##### The records #####

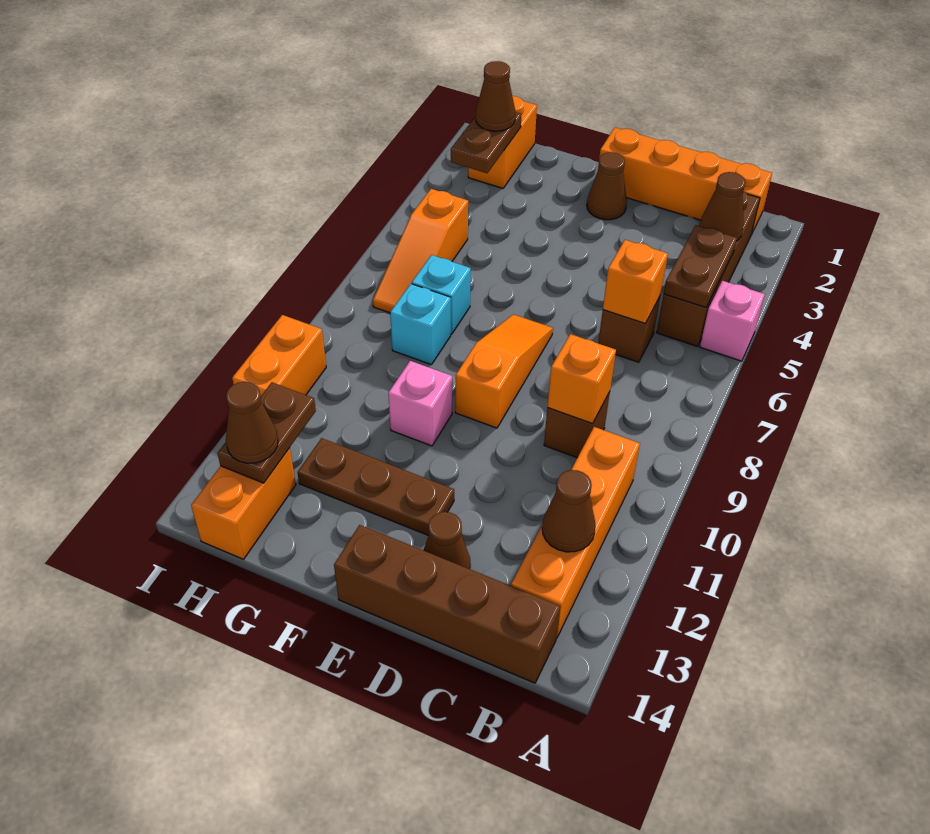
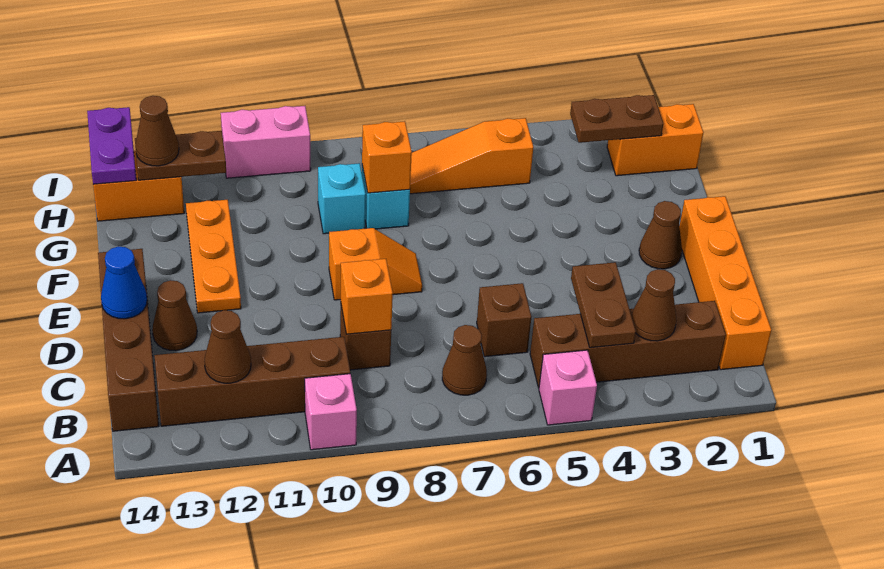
brown plate B4:B5 level 2 -> brown plate B4:C4 level 2
orange brick B10:B13 level 1 -> brown brick B10:B13 level 1
orange brick C6 level 2 -> orange brick G8 level 2
none -> blue cone D14 level 2
orange slope E7:E9 level 1 top 9 -> orange slope E8:E9 level 1 top 9
brown plate E12:G12 level 1 -> orange plate E12:G12 level 1
pink brick F10 level 1 -> pink brick A10 level 1
cyan brick G7 level 1 -> cyan brick G9 level 1
brown cone H2 level 3 -> brown cone B7 level 1
none -> purple plate H14:I14 level 2
orange brick I10:I11 level 1 -> pink brick I10:I11 level 1

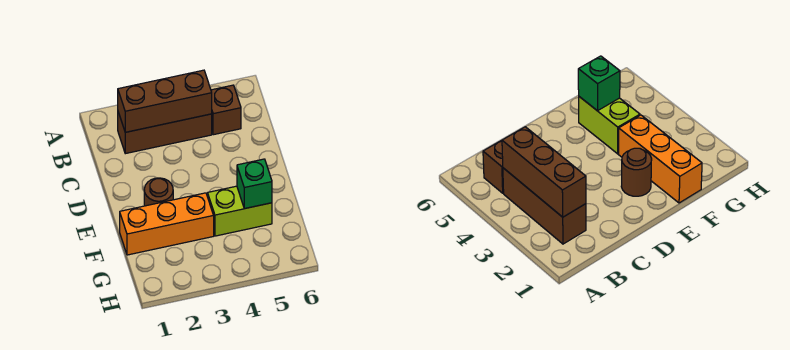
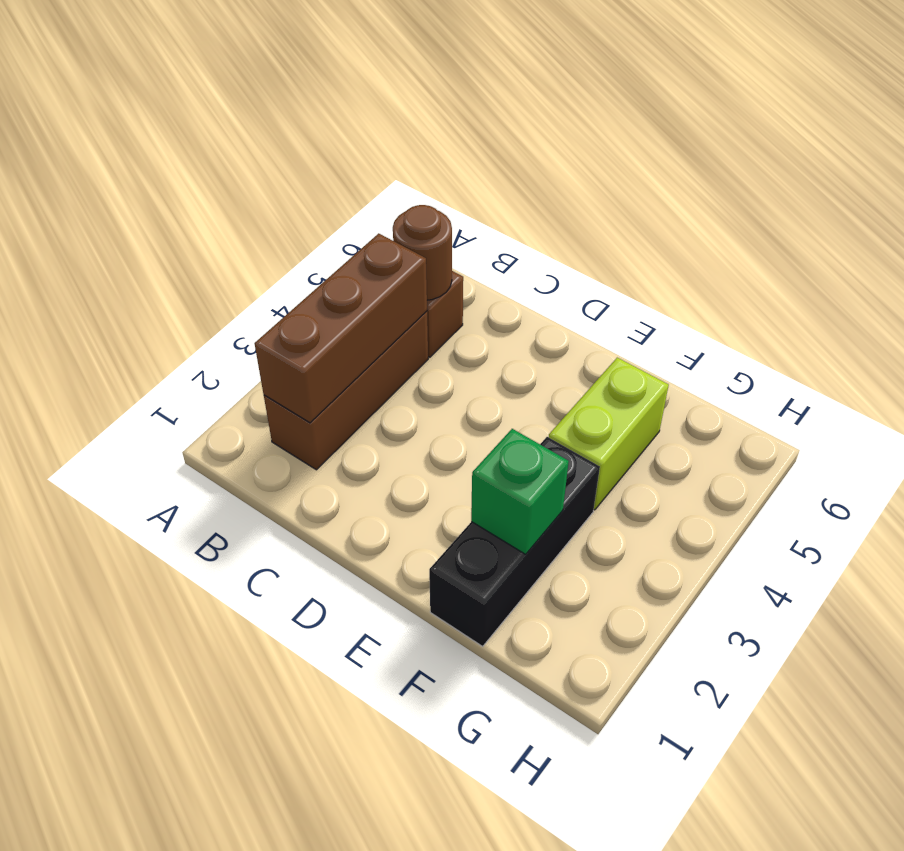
brown round brick E2 level 1 -> brown round brick B5 level 2
orange brick F1:F3 level 1 -> black brick F1:F3 level 1
green brick F5 level 2 -> green brick F2 level 2

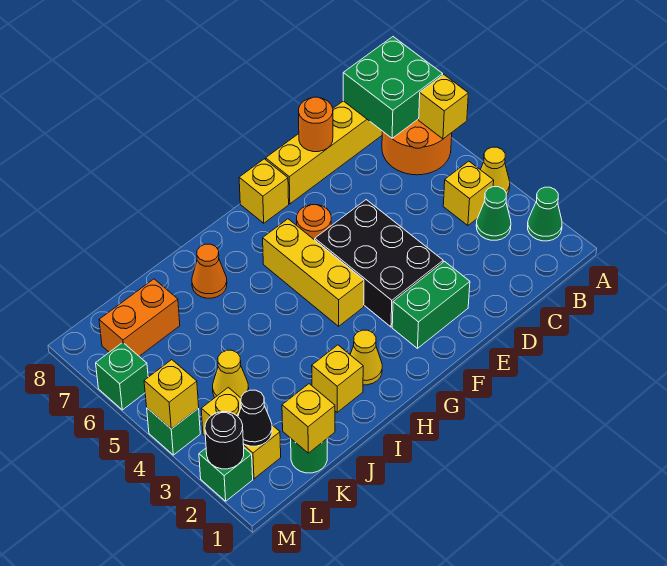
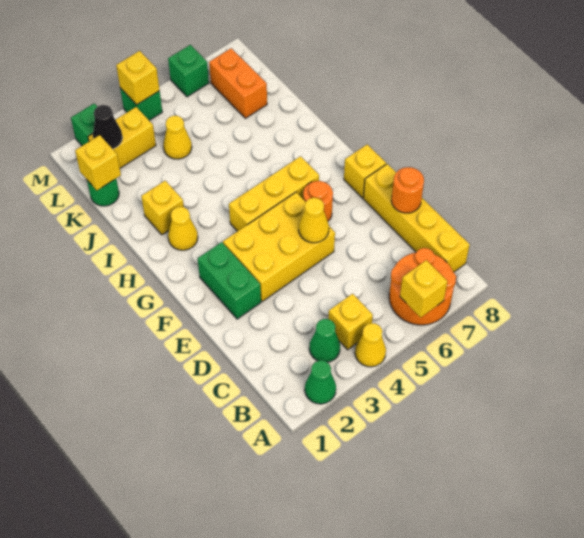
green brick A7:B8 level 2 -> none
black brick E3:F5 level 1 -> yellow brick E3:F5 level 1
none -> yellow cone E5 level 2
orange cone I7 level 1 -> none
black round brick M2 level 2 -> none

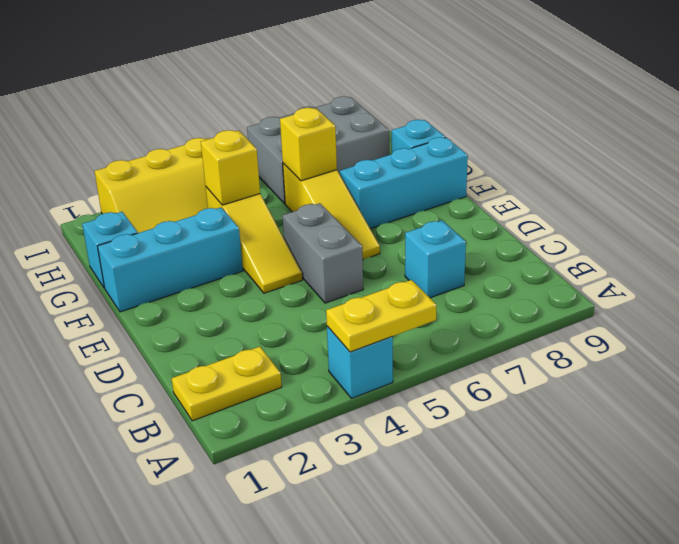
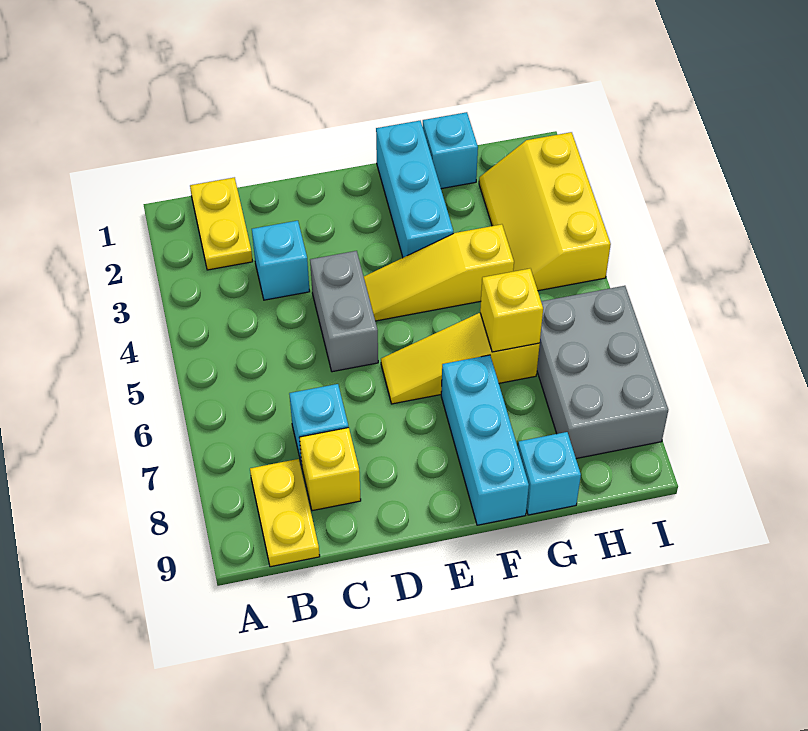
cyan brick A4 level 1 -> cyan brick C3 level 1
yellow plate A4:A5 level 2 -> yellow plate B8:B9 level 1
grey brick D5:E5 level 1 -> grey brick D4:D5 level 1
yellow brick G4 level 2 -> yellow brick C8 level 1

#####

Task details >> Every line from the one with "black round brick M2 level 2 -> none" through the end of the material above should be restated word for word, with the pictures left out.

Task solution >>
black round brick M2 level 2 -> none

cyan brick A4 level 1 -> cyan brick C3 level 1
yellow plate A4:A5 level 2 -> yellow plate B8:B9 level 1
grey brick D5:E5 level 1 -> grey brick D4:D5 level 1
yellow brick G4 level 2 -> yellow brick C8 level 1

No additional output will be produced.